### ASSIGNED TASK
Your copy should repeat the data that follows exactly and contain no image.

Before-and-after object lists
Content starts

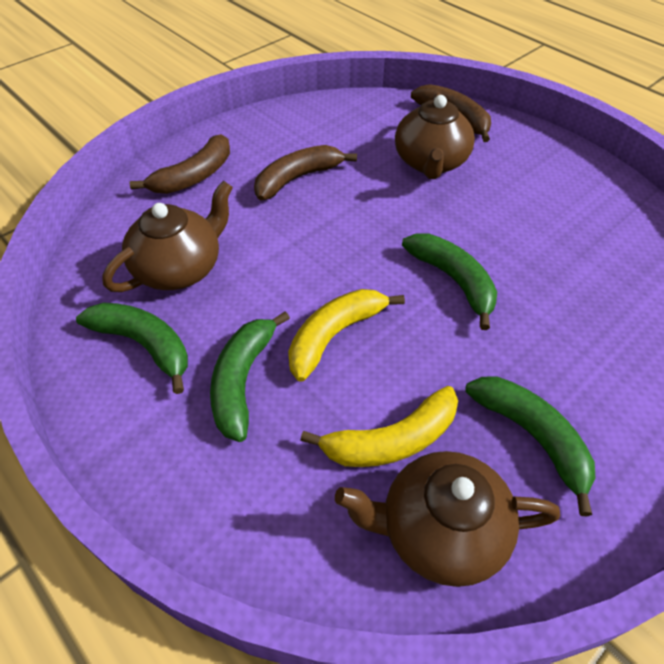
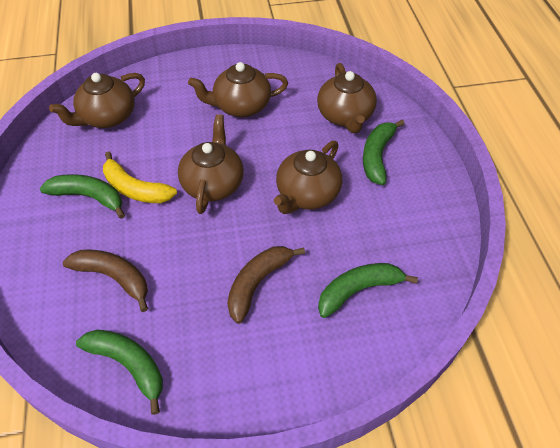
brown banana: 3 -> 2
brown teapot: 3 -> 5
yellow banana: 2 -> 1

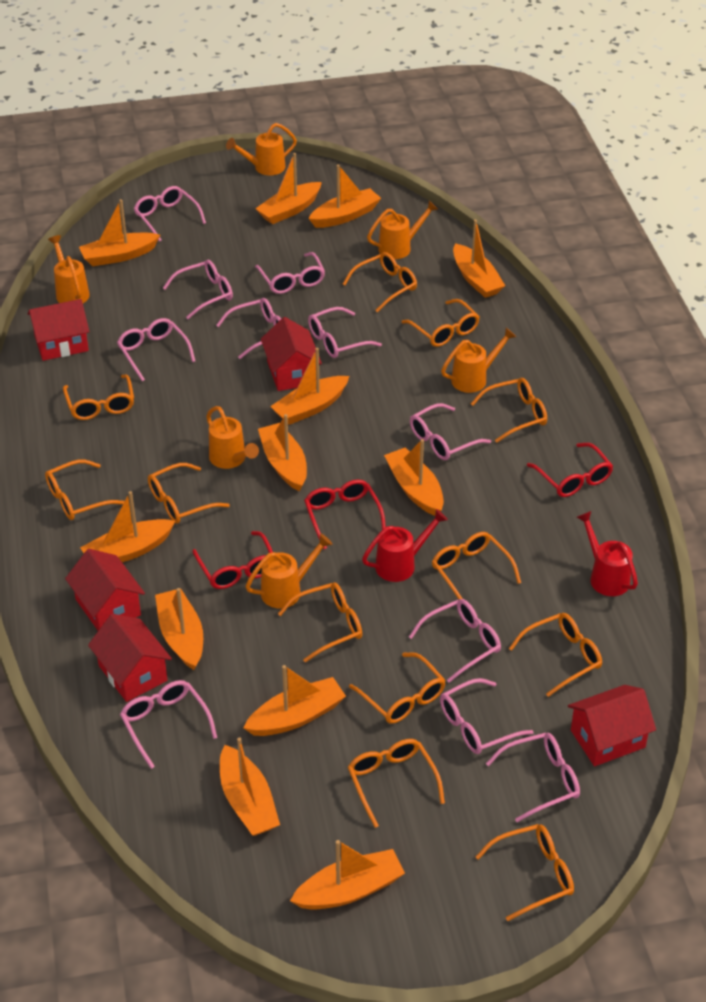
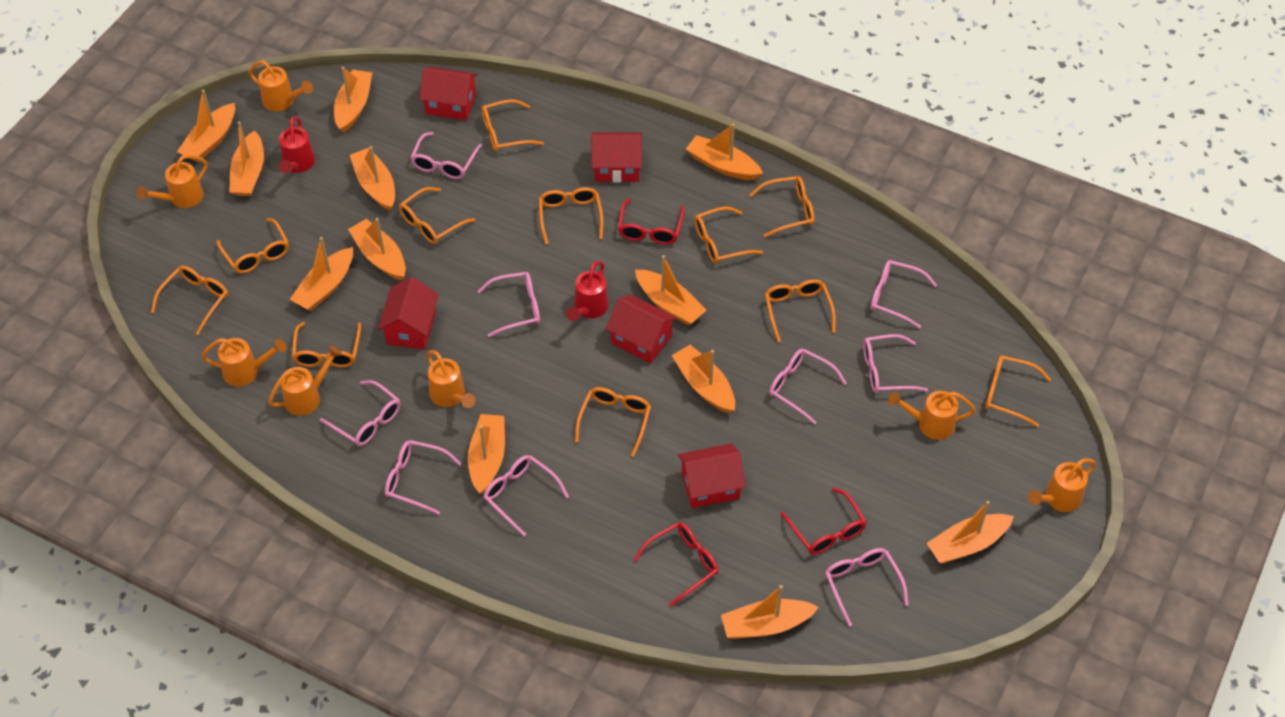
orange glasses: 12 -> 11
orange watering can: 6 -> 7
pink glasses: 11 -> 9

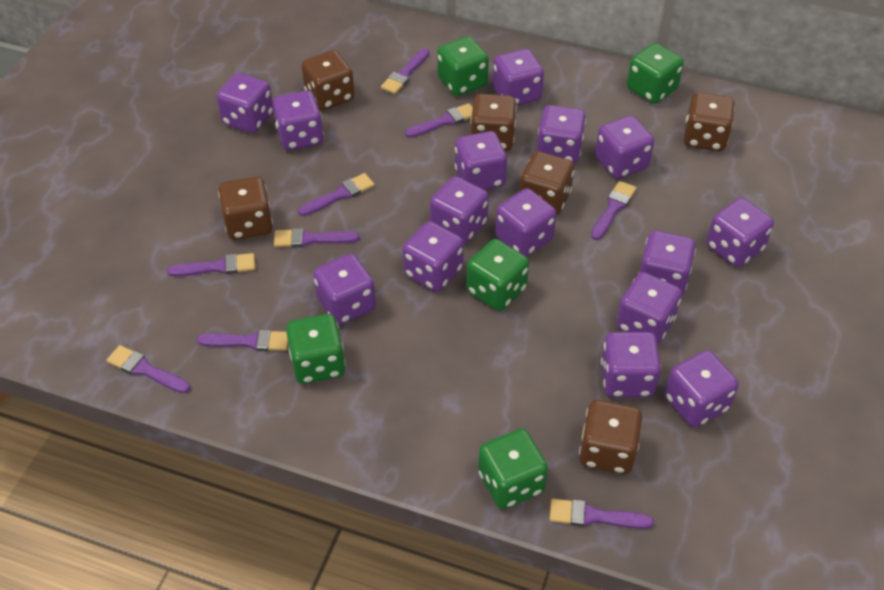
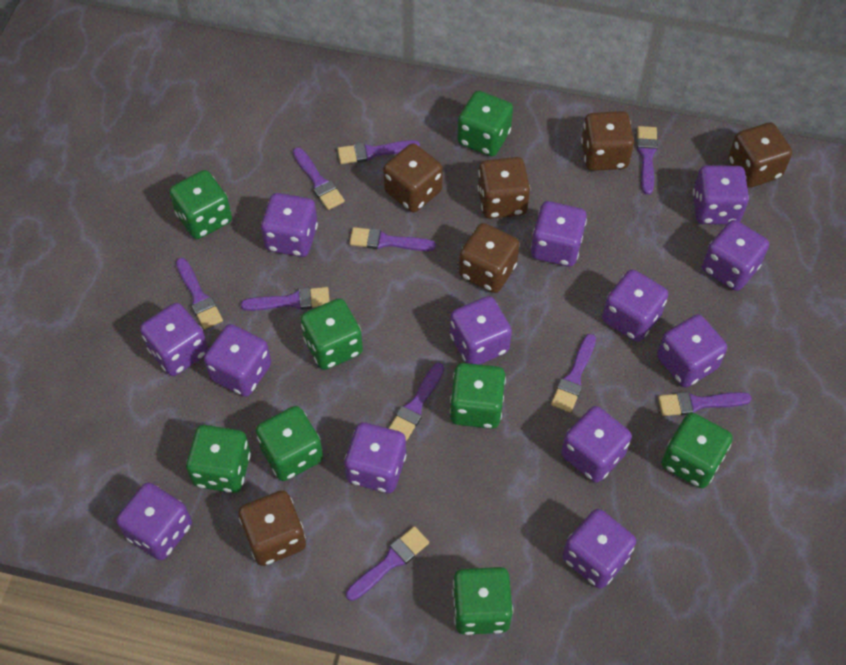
green dice: 5 -> 8
purple brush: 9 -> 10
purple dice: 15 -> 13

Content ends

### RESPONSE TO THE TASK
brown banana: 3 -> 2
brown teapot: 3 -> 5
yellow banana: 2 -> 1

orange glasses: 12 -> 11
orange watering can: 6 -> 7
pink glasses: 11 -> 9

green dice: 5 -> 8
purple brush: 9 -> 10
purple dice: 15 -> 13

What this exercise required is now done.